**Problem:**
All lines from the beginning of the listing through the line with "white round brick G4 level 3 -> none" are to be copied word for word; the pictures are not.

**Records shown:**
··········
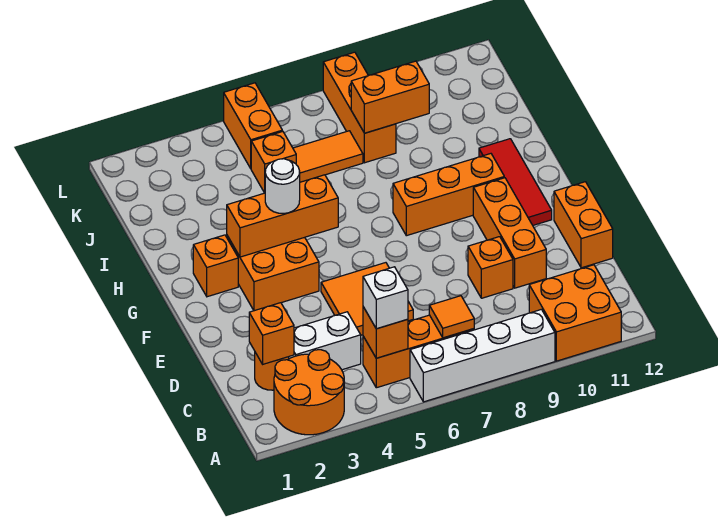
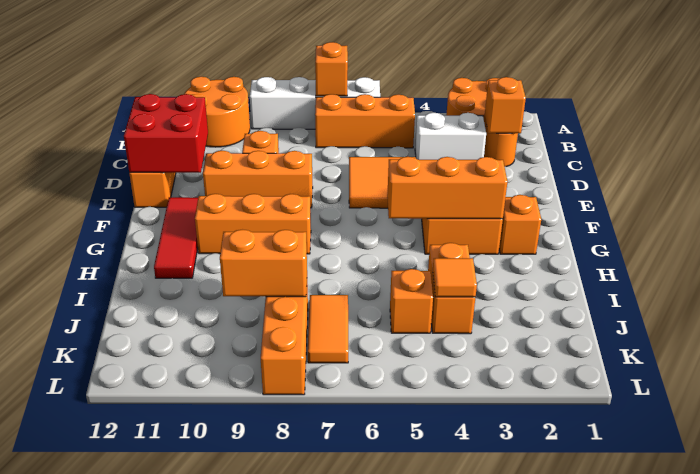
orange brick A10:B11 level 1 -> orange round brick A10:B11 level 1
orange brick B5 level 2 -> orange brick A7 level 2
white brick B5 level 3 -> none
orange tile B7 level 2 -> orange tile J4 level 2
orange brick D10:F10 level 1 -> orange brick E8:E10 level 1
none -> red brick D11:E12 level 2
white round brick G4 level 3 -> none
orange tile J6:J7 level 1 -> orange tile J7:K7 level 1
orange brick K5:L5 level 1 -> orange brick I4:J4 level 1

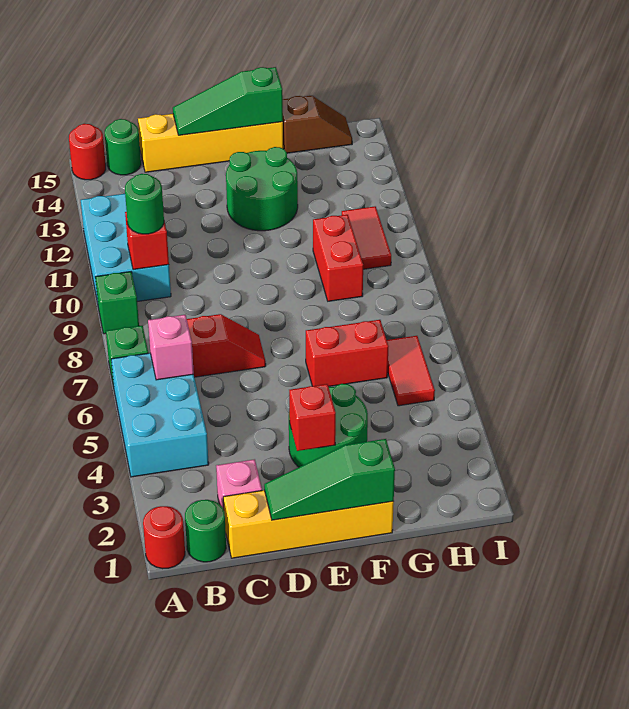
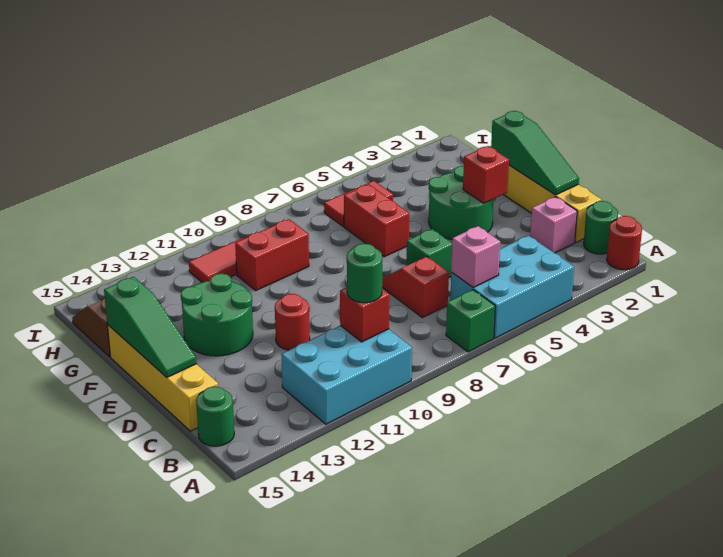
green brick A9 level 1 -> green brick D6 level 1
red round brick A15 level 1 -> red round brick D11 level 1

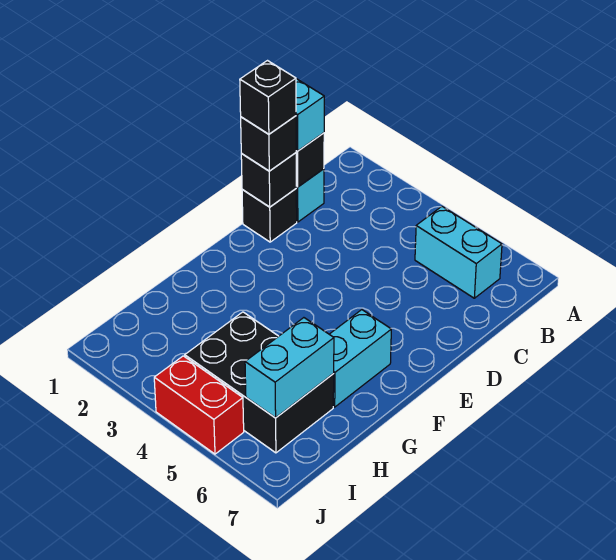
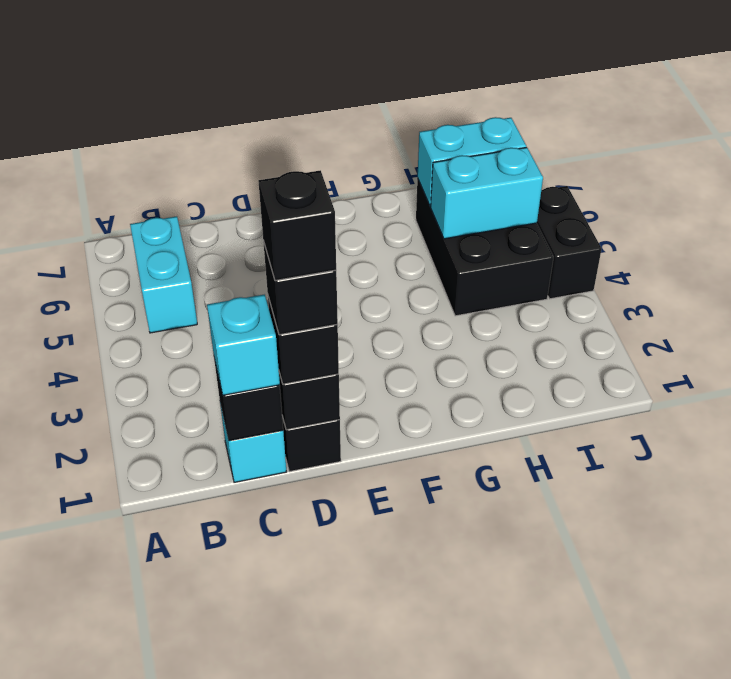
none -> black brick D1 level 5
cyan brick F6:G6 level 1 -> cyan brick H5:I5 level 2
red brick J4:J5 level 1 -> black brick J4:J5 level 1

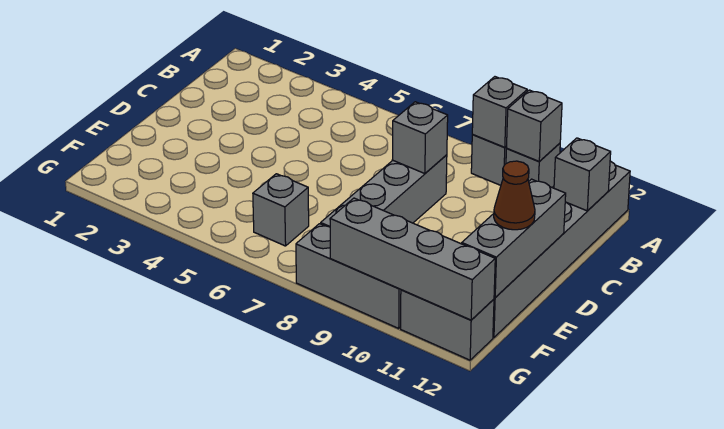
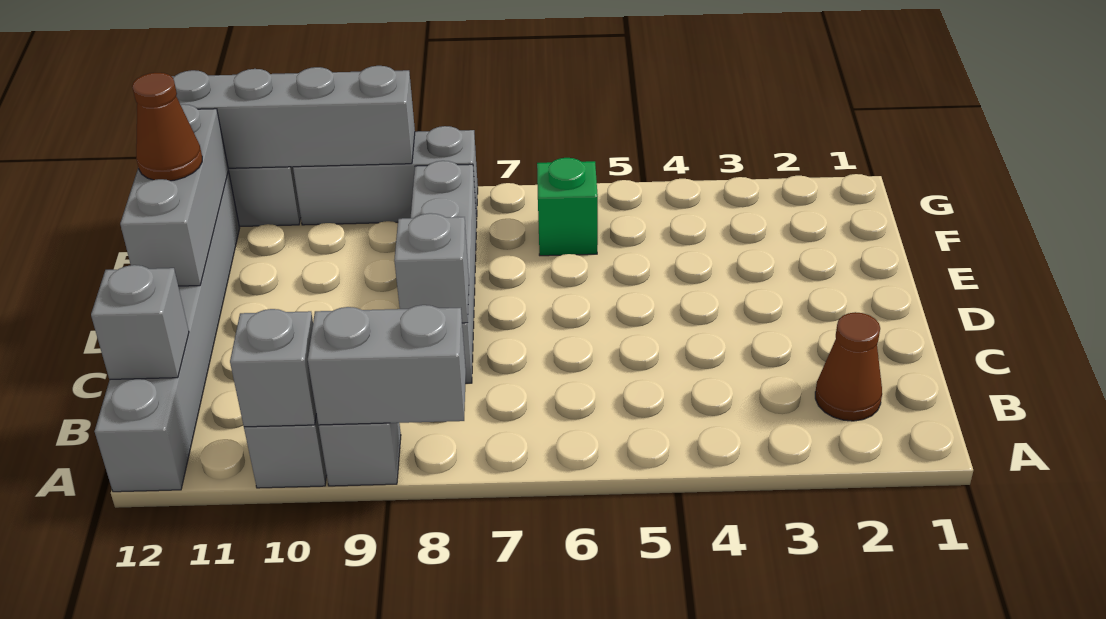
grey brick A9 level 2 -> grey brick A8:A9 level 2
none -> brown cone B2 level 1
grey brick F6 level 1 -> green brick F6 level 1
··········
**Written response:**
orange brick A10:B11 level 1 -> orange round brick A10:B11 level 1
orange brick B5 level 2 -> orange brick A7 level 2
white brick B5 level 3 -> none
orange tile B7 level 2 -> orange tile J4 level 2
orange brick D10:F10 level 1 -> orange brick E8:E10 level 1
none -> red brick D11:E12 level 2
white round brick G4 level 3 -> none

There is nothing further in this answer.